## Work order
From the entries below, copy out every line with "exchanged" in it.

(Records)

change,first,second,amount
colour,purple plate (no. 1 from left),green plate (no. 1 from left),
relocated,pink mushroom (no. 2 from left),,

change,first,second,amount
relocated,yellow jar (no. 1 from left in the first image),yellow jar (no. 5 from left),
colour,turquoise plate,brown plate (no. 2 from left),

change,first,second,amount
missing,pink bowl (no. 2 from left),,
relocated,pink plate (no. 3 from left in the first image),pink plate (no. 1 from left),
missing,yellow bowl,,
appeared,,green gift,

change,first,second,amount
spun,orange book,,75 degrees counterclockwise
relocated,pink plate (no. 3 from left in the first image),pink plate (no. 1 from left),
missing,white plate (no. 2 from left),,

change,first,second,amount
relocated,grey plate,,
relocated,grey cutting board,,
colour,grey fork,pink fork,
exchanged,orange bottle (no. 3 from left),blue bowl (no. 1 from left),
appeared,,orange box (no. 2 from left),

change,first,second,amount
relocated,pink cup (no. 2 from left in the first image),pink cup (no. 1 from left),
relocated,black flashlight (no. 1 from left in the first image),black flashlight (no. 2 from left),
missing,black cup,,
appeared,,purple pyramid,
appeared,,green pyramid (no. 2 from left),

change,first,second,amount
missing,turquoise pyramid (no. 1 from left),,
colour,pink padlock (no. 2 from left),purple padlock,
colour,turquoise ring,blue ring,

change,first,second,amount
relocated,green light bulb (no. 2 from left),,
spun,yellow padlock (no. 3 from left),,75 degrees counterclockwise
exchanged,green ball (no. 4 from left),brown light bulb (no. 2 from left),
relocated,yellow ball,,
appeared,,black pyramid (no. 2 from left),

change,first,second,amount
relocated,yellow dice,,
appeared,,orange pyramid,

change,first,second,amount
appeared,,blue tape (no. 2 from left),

(End Records)

## Solution to the exercise
exchanged,orange bottle (no. 3 from left),blue bowl (no. 1 from left),
exchanged,green ball (no. 4 from left),brown light bulb (no. 2 from left),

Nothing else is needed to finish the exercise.